_RECORDS FOR THIS EXERCISE_
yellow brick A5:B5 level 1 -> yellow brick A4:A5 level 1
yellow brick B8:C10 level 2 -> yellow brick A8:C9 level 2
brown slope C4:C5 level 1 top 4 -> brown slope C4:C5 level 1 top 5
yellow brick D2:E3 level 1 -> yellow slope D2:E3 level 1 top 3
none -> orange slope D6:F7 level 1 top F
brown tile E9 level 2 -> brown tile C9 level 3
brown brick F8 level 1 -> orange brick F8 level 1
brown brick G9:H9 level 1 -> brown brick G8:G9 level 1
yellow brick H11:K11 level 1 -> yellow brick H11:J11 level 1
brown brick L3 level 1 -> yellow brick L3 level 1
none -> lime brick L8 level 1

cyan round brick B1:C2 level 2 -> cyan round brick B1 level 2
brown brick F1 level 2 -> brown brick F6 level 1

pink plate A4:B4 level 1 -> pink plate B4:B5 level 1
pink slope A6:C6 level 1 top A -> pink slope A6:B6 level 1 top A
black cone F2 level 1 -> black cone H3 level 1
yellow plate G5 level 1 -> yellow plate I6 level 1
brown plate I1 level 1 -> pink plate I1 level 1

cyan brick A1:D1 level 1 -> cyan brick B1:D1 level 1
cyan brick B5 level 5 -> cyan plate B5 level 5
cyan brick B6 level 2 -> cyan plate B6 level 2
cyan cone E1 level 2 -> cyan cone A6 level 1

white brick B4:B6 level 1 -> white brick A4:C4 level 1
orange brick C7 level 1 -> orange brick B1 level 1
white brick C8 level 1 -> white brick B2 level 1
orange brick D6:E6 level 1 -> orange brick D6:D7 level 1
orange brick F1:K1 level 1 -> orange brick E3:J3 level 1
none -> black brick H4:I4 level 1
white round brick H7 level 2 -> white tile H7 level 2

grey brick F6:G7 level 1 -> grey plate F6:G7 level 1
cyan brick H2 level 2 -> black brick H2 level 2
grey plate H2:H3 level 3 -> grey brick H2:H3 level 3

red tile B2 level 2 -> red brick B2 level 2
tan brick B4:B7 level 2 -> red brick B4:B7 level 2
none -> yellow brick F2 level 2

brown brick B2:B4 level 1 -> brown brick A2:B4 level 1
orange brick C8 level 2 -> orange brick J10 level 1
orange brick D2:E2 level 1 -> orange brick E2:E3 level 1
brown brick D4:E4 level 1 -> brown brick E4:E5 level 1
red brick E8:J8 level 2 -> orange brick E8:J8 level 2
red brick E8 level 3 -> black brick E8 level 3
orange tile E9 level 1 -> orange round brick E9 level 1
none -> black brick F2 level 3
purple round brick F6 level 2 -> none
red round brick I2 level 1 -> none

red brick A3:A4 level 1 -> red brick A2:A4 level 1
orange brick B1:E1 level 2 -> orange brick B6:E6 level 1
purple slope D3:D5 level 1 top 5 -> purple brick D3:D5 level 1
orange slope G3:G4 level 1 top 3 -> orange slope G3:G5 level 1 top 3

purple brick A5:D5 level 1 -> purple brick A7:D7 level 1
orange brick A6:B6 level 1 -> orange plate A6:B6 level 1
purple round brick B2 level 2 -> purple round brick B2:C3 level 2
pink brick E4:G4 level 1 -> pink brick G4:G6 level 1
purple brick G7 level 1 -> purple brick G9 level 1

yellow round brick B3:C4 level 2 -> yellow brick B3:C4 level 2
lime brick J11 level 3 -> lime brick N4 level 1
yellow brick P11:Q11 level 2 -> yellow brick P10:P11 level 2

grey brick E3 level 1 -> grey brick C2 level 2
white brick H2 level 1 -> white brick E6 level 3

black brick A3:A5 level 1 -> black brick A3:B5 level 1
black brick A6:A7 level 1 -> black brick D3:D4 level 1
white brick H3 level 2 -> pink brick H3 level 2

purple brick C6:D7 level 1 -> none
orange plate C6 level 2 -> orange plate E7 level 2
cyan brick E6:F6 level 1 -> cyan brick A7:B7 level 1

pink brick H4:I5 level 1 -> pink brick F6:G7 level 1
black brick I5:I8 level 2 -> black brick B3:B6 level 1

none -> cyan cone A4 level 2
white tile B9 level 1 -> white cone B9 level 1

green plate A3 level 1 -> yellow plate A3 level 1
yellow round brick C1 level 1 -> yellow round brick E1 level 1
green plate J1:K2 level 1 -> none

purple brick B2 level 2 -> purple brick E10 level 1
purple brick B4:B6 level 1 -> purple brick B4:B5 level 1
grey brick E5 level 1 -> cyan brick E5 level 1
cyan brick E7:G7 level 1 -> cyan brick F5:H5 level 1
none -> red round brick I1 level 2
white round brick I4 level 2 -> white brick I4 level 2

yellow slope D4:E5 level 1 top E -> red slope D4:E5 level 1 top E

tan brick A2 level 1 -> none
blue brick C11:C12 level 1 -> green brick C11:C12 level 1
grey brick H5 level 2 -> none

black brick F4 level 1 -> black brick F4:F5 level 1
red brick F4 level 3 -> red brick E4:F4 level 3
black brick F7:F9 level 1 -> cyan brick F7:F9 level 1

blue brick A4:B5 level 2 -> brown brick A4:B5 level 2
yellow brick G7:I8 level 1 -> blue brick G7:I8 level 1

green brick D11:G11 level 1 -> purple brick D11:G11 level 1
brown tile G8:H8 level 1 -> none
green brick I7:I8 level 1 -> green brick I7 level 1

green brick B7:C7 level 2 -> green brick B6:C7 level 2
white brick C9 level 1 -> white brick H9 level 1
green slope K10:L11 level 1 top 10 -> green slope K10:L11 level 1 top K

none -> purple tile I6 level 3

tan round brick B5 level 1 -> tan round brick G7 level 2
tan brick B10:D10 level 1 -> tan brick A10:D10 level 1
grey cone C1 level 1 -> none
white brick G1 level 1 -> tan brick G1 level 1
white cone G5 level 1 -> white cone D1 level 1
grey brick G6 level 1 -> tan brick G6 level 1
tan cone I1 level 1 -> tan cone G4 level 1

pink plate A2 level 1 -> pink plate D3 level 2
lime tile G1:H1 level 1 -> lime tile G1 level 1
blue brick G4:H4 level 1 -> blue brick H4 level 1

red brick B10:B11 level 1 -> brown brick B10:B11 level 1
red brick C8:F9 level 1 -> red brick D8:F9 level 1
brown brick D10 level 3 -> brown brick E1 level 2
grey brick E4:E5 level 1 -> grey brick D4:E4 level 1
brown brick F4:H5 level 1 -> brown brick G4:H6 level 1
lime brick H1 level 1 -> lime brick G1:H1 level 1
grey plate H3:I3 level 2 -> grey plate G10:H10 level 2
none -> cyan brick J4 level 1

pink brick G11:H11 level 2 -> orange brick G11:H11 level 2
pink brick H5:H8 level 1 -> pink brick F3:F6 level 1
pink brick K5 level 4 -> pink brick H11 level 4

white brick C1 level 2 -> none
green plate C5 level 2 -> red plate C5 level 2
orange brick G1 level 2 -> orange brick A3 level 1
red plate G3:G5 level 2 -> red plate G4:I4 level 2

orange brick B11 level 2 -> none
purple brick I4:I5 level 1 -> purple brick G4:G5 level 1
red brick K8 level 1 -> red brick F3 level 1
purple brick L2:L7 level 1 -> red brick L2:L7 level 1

_WORK INSTRUCTION_
From the line containing "lime tile G1:H1" down to the last line of the listing above, give every line again exactly, and add nothing.

_OUTPUT_
lime tile G1:H1 level 1 -> lime tile G1 level 1
blue brick G4:H4 level 1 -> blue brick H4 level 1

red brick B10:B11 level 1 -> brown brick B10:B11 level 1
red brick C8:F9 level 1 -> red brick D8:F9 level 1
brown brick D10 level 3 -> brown brick E1 level 2
grey brick E4:E5 level 1 -> grey brick D4:E4 level 1
brown brick F4:H5 level 1 -> brown brick G4:H6 level 1
lime brick H1 level 1 -> lime brick G1:H1 level 1
grey plate H3:I3 level 2 -> grey plate G10:H10 level 2
none -> cyan brick J4 level 1

pink brick G11:H11 level 2 -> orange brick G11:H11 level 2
pink brick H5:H8 level 1 -> pink brick F3:F6 level 1
pink brick K5 level 4 -> pink brick H11 level 4

white brick C1 level 2 -> none
green plate C5 level 2 -> red plate C5 level 2
orange brick G1 level 2 -> orange brick A3 level 1
red plate G3:G5 level 2 -> red plate G4:I4 level 2

orange brick B11 level 2 -> none
purple brick I4:I5 level 1 -> purple brick G4:G5 level 1
red brick K8 level 1 -> red brick F3 level 1
purple brick L2:L7 level 1 -> red brick L2:L7 level 1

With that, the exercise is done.